┏━━
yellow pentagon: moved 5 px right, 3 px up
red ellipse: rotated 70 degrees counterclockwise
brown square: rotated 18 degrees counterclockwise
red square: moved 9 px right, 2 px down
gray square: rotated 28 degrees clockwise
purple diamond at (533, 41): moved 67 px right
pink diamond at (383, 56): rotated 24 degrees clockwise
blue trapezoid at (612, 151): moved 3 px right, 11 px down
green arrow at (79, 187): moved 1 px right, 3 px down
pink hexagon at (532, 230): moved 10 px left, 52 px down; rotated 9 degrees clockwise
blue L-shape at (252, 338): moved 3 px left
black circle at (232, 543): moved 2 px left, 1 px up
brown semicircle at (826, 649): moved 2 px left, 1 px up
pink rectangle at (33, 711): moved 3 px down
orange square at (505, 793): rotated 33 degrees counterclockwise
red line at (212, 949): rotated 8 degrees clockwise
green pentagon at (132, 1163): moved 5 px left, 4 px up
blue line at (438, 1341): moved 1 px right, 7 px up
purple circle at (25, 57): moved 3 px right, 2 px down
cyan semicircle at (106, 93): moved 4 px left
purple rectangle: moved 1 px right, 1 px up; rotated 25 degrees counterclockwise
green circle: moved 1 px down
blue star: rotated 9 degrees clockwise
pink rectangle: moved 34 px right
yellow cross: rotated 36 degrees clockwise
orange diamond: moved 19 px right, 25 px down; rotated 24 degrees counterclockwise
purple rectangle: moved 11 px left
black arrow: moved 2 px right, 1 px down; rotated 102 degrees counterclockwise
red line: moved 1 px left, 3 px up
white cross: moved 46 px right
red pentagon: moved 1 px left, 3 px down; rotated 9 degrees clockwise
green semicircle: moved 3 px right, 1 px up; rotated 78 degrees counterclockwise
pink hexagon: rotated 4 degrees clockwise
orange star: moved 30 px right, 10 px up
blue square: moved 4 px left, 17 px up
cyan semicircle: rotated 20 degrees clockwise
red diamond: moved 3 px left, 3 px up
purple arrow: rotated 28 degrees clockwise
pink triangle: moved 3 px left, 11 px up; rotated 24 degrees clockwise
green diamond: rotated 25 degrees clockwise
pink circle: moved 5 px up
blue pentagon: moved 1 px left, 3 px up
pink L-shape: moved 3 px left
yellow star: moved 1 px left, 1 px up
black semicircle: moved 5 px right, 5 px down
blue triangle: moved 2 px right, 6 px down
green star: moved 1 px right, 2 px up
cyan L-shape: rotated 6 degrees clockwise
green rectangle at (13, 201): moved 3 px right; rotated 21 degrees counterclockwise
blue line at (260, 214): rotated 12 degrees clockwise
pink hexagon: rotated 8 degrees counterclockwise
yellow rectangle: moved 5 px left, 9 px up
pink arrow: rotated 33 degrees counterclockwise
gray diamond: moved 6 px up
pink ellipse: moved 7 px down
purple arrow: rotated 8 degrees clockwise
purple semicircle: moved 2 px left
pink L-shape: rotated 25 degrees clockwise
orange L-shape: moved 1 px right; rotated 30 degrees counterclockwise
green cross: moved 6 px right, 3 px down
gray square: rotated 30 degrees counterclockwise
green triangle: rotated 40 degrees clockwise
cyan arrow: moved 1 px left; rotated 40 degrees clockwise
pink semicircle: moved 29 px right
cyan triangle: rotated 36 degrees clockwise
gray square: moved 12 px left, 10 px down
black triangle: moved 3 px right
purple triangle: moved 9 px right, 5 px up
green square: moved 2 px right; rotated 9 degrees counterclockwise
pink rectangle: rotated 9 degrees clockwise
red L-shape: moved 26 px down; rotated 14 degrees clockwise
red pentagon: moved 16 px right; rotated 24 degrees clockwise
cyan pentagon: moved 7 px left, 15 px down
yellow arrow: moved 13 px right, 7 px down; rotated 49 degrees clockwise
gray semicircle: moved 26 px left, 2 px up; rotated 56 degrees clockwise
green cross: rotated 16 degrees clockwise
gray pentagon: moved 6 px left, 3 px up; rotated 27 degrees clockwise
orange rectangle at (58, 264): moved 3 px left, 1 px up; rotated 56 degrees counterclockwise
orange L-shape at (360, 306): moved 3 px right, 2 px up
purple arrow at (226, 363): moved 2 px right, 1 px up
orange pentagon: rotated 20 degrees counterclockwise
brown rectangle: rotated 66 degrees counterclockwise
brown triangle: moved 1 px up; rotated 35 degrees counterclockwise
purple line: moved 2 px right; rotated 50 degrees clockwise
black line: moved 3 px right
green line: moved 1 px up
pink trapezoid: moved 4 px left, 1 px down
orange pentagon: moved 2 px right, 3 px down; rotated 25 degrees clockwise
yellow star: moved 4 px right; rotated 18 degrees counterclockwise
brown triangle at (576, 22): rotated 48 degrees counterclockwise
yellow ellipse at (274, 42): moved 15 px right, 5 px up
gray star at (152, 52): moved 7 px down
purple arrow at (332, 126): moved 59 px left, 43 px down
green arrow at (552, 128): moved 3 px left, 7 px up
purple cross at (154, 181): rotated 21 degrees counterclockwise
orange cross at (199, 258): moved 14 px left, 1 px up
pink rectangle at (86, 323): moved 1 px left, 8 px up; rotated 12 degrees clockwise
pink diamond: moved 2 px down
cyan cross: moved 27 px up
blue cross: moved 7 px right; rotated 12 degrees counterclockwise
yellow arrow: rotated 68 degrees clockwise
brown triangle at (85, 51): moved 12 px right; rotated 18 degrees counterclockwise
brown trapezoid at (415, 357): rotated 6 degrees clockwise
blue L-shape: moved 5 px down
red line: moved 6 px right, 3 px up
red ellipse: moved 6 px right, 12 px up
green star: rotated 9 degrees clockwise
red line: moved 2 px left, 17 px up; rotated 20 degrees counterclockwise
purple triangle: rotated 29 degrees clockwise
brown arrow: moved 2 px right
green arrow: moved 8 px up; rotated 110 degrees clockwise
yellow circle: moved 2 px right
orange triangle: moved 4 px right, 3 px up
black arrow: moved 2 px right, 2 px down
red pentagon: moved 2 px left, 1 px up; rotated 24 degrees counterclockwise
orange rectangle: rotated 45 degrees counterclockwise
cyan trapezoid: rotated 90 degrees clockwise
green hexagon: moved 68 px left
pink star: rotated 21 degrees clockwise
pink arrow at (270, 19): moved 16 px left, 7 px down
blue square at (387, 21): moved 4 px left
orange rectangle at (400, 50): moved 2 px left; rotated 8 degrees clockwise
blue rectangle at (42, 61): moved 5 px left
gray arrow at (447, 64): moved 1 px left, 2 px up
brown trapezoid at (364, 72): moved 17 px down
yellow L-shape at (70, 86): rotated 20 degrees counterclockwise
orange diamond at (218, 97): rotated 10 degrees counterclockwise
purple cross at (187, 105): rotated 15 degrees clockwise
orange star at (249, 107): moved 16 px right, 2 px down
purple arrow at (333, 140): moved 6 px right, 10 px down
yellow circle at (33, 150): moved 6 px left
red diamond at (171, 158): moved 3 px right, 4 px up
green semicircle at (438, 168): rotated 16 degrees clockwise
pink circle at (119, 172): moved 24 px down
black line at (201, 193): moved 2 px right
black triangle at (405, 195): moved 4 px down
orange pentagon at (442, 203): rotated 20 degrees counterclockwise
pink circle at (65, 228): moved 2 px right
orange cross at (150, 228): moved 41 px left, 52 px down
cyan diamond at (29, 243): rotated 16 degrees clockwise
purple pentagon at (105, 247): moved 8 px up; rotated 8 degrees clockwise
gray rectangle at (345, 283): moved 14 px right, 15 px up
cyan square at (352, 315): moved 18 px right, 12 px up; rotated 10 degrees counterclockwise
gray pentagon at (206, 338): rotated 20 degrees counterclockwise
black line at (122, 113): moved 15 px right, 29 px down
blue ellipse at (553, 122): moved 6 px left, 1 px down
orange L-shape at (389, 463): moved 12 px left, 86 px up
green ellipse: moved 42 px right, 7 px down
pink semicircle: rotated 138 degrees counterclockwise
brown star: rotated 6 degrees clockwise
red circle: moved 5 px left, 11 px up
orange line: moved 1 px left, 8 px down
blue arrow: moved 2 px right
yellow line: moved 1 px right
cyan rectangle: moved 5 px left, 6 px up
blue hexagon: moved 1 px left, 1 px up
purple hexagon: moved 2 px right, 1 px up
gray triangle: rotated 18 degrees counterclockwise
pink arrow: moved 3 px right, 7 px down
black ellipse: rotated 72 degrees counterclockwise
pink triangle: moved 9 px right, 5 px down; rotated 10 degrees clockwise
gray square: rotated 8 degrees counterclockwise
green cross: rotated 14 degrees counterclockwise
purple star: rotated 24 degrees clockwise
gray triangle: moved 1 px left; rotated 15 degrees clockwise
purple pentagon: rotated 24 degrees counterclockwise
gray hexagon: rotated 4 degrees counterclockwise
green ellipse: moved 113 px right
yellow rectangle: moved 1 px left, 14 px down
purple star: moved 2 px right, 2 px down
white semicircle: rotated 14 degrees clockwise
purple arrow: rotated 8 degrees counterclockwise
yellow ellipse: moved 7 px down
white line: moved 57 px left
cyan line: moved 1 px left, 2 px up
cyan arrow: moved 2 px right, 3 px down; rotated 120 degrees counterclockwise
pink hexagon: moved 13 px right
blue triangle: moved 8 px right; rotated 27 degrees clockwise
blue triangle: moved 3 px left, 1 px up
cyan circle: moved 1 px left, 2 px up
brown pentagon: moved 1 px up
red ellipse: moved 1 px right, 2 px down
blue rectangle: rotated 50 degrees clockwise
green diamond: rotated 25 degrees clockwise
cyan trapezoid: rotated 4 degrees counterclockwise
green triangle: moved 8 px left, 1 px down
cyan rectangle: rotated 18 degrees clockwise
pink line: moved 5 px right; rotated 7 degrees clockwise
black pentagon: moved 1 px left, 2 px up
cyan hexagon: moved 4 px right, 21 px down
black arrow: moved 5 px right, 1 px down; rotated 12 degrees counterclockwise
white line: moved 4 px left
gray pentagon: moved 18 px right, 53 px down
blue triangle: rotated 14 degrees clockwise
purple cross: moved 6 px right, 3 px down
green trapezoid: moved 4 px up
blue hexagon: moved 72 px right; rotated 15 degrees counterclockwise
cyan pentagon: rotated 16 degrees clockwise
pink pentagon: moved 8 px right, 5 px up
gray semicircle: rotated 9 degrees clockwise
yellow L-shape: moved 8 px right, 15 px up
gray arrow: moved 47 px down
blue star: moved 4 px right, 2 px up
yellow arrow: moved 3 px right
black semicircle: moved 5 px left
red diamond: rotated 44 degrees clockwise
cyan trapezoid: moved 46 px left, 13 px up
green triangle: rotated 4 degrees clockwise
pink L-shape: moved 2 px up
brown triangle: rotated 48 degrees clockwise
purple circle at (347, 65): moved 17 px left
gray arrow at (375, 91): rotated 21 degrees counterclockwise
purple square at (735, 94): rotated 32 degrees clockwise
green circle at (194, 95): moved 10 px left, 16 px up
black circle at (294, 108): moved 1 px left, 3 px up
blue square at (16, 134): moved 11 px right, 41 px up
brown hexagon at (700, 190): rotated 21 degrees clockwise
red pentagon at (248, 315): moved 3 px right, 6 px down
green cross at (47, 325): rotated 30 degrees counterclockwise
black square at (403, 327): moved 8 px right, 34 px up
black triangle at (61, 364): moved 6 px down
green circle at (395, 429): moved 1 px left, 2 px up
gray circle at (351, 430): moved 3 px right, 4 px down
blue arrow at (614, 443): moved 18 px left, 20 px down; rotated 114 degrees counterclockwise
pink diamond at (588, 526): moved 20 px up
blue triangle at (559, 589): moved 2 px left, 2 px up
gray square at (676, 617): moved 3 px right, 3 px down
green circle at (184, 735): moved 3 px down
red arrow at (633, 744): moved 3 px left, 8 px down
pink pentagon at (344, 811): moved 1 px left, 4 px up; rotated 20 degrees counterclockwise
┗━━
How many rows above contain the string "ellipse"? Case matters, and the reply should be the number alone.

# [Reply]
10